**Task directions**
In the records below, find the line that contains "- insert: regla (marrón) (145 363)" and the line that contains "- recolor: pila", then retype exactly those two lines and every line between them.

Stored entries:
- Opening Delimiter -

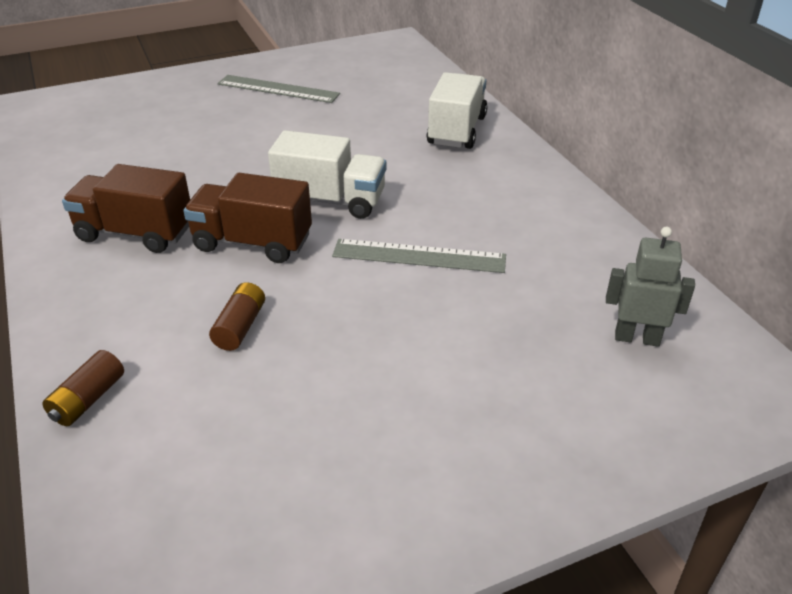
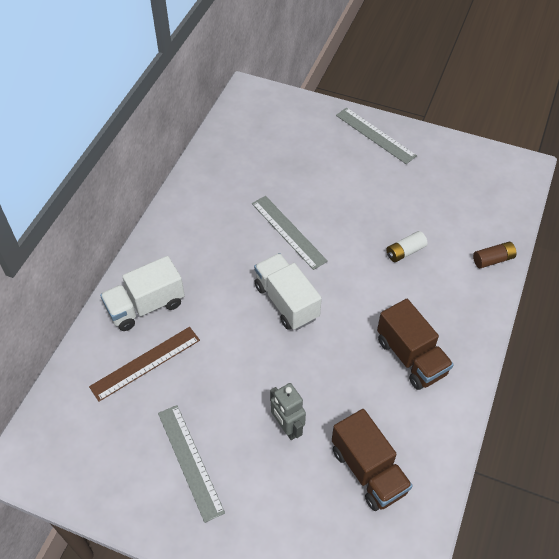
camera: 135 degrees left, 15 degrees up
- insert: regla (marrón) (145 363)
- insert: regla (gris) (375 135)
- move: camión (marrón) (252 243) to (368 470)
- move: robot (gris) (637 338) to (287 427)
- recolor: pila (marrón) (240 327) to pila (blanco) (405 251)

- Closing Delimiter -
- Opening Delimiter -

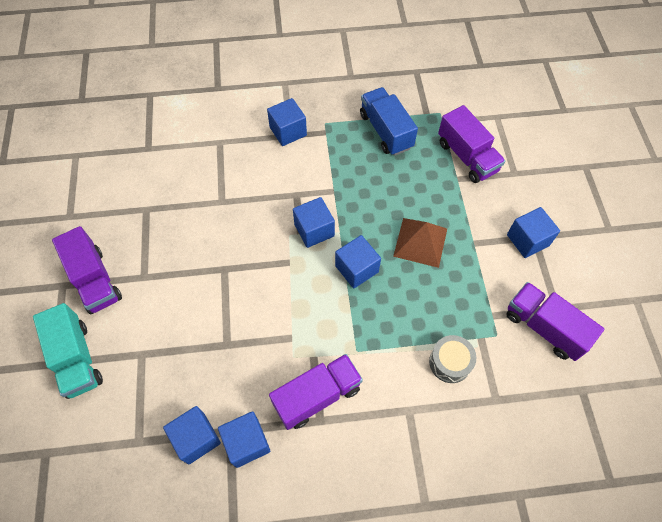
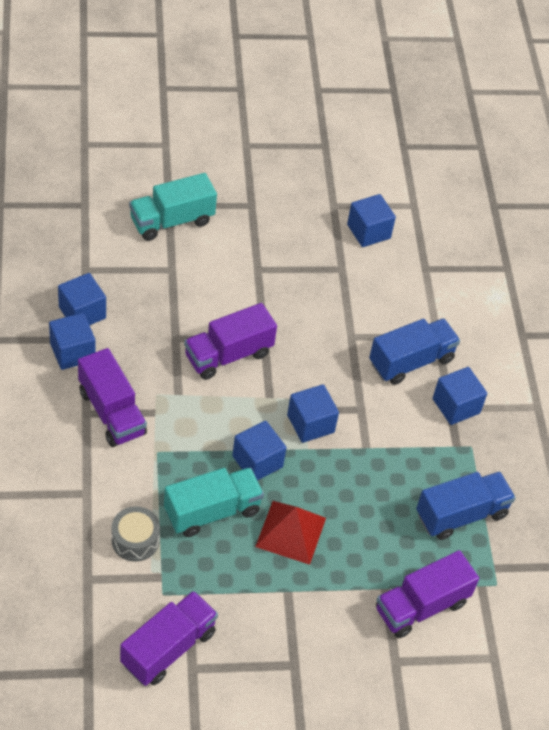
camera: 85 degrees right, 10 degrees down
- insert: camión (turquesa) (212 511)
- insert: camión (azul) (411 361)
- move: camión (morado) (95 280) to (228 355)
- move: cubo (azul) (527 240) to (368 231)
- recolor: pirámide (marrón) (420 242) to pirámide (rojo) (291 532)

- Closing Delimiter -

**Response box**
- insert: regla (marrón) (145 363)
- insert: regla (gris) (375 135)
- move: camión (marrón) (252 243) to (368 470)
- move: robot (gris) (637 338) to (287 427)
- recolor: pila (marrón) (240 327) to pila (blanco) (405 251)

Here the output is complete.